Filter the records below and copy every line containing the word "green".
----- SUPPLIED RECORDS
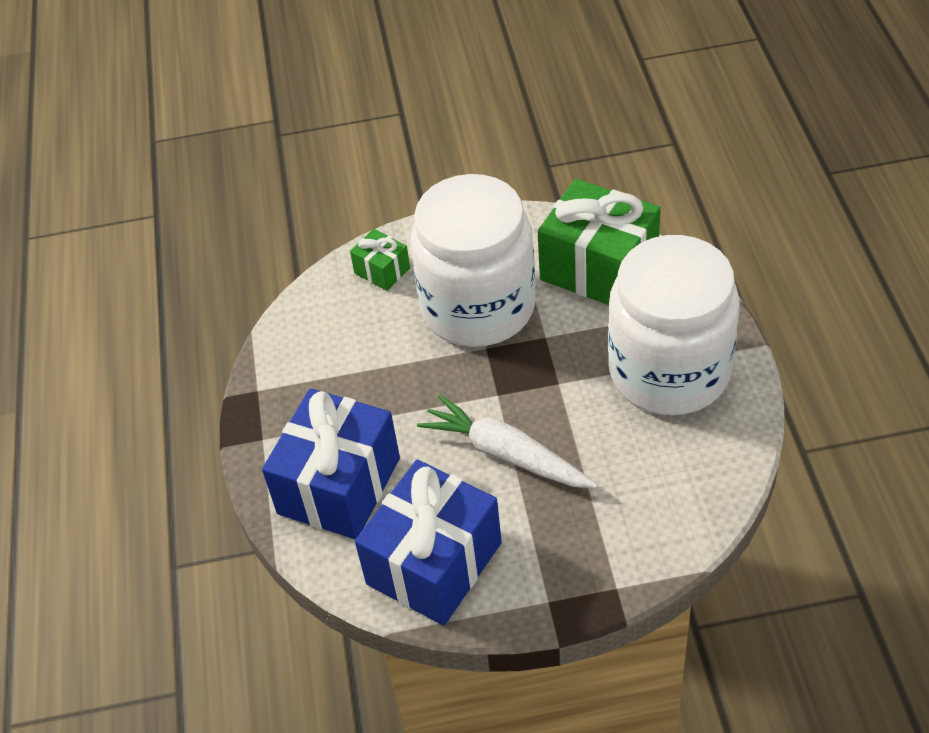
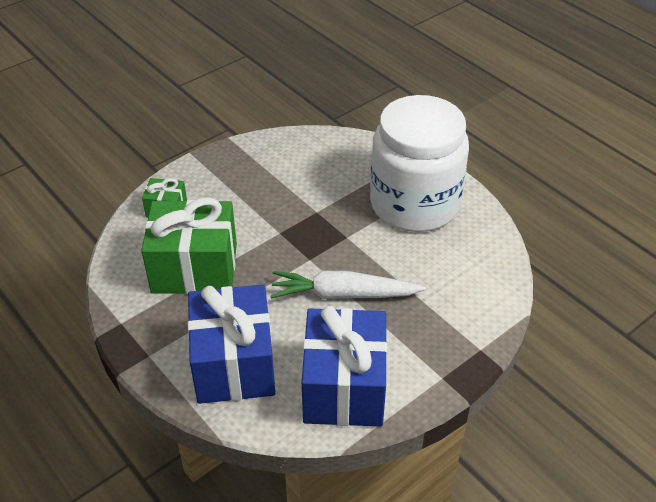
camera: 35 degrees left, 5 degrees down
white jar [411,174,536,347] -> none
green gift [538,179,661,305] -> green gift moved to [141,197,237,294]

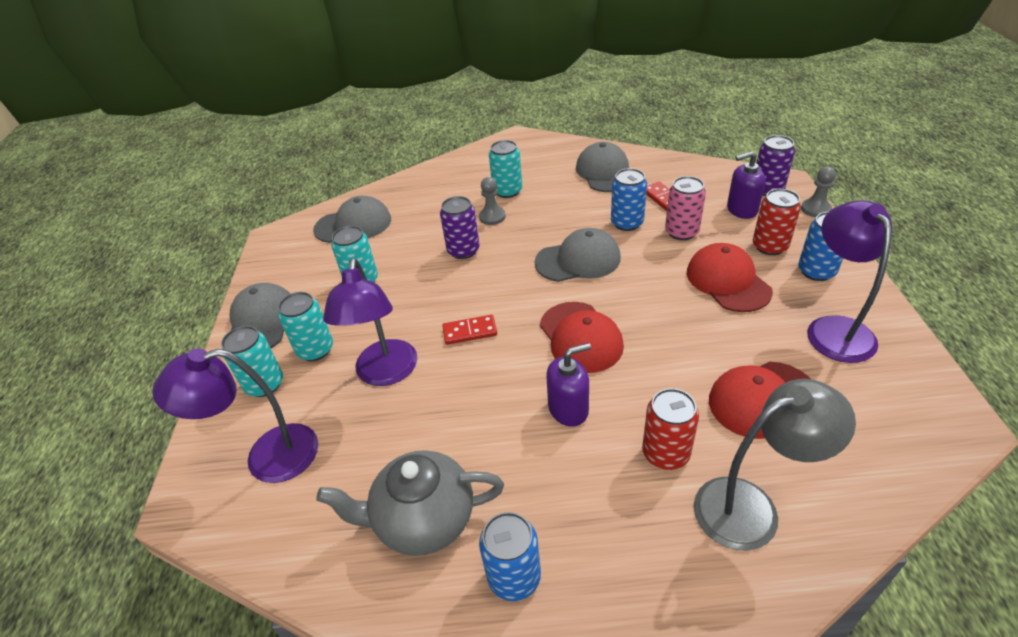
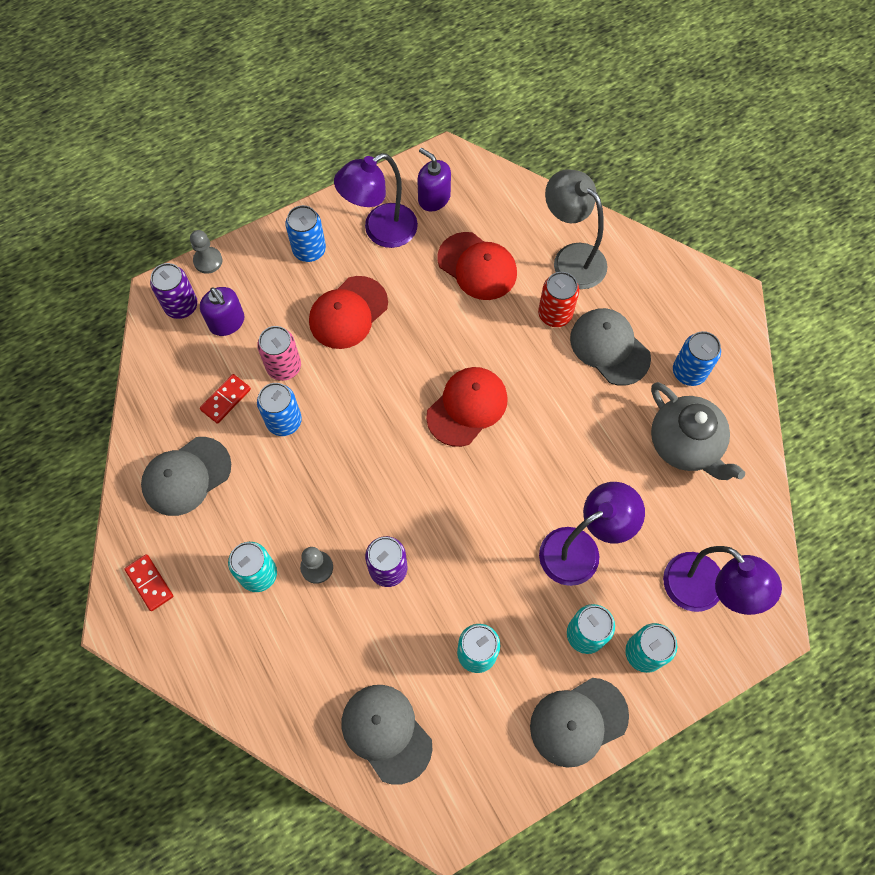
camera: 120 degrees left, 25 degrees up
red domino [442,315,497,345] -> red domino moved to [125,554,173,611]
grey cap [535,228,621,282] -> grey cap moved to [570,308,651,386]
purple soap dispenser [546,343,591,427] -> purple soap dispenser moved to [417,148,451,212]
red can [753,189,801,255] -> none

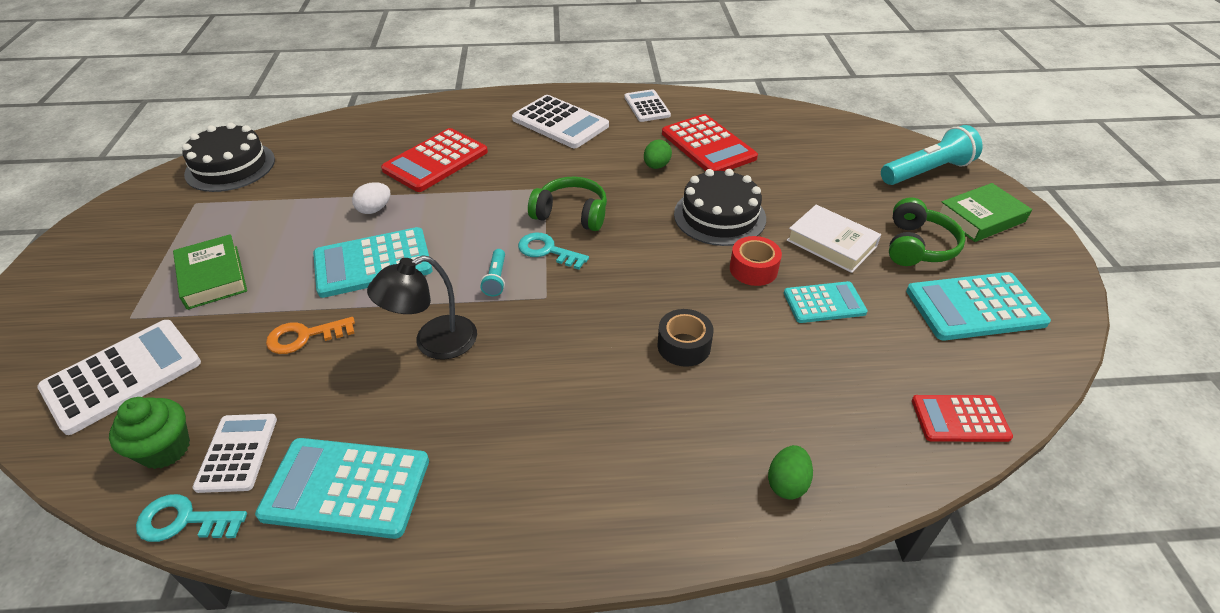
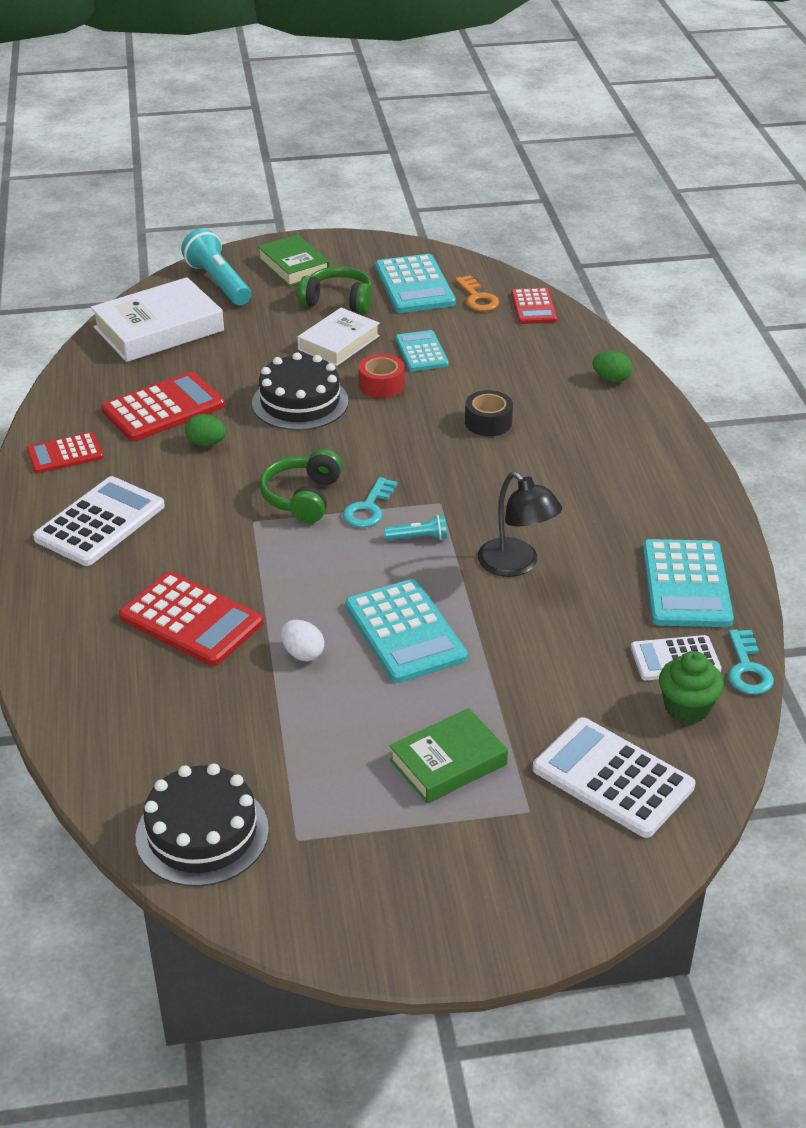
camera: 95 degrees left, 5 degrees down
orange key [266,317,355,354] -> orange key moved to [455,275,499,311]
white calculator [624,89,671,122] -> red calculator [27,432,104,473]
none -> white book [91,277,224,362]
----------
----- SUPPLIED RECORDS
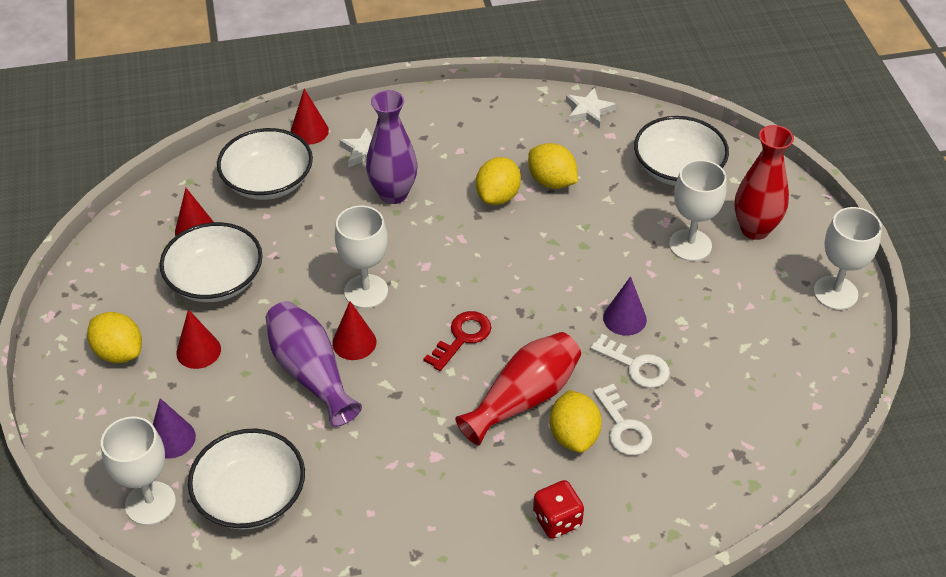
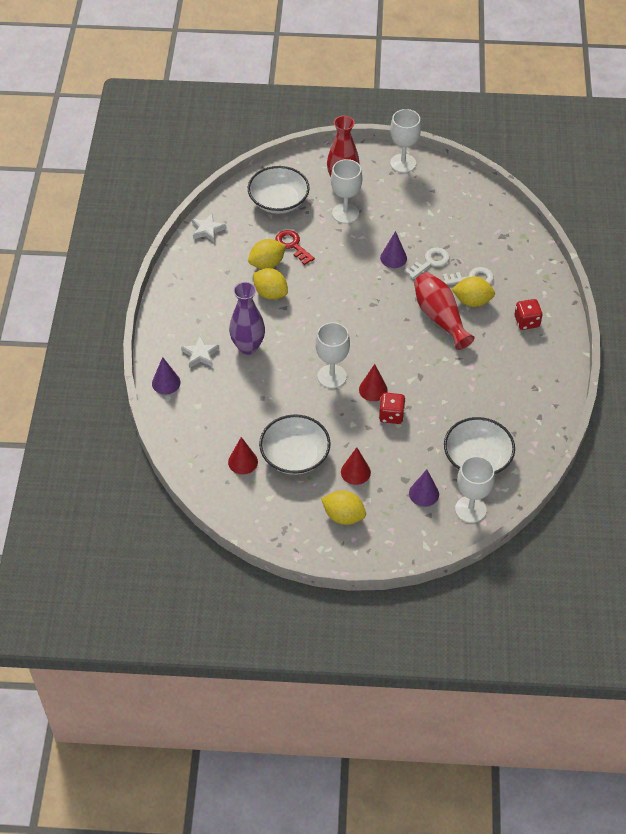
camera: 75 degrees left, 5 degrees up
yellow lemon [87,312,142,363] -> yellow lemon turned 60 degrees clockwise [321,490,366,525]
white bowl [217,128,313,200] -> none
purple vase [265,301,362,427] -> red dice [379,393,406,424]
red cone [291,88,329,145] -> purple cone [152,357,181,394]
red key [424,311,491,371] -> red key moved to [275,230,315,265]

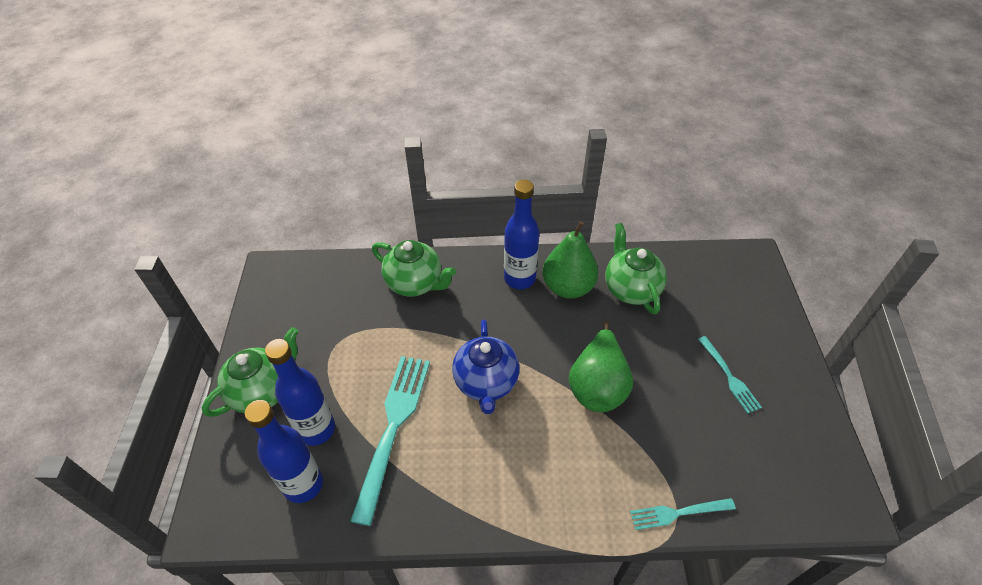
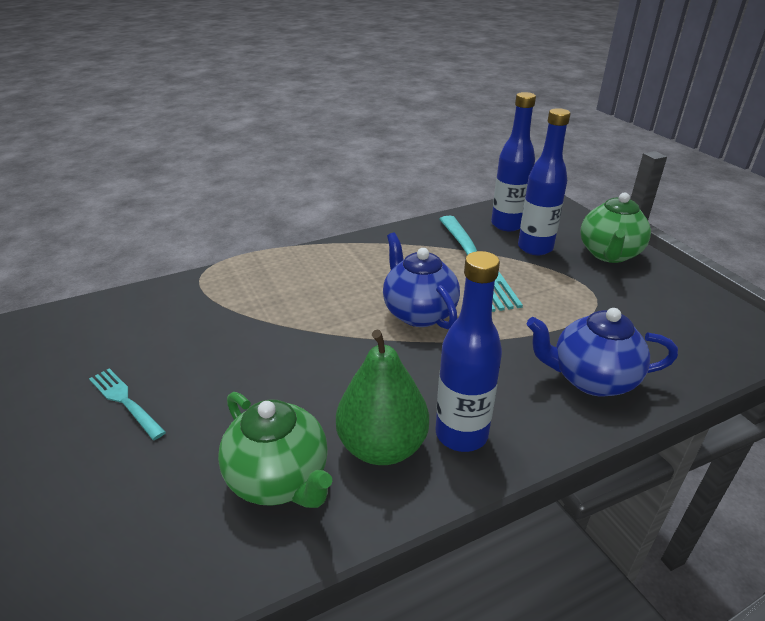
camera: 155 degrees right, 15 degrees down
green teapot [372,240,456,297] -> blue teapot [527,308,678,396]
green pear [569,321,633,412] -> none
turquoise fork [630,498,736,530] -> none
----------
----- SUPPLIED RECORDS
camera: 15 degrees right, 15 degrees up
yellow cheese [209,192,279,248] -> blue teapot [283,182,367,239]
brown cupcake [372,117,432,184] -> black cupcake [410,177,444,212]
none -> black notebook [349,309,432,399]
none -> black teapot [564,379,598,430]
----------
**RESULT**.
green gift [538,179,661,305] -> green gift moved to [141,197,237,294]
green teapot [372,240,456,297] -> blue teapot [527,308,678,396]
green pear [569,321,633,412] -> none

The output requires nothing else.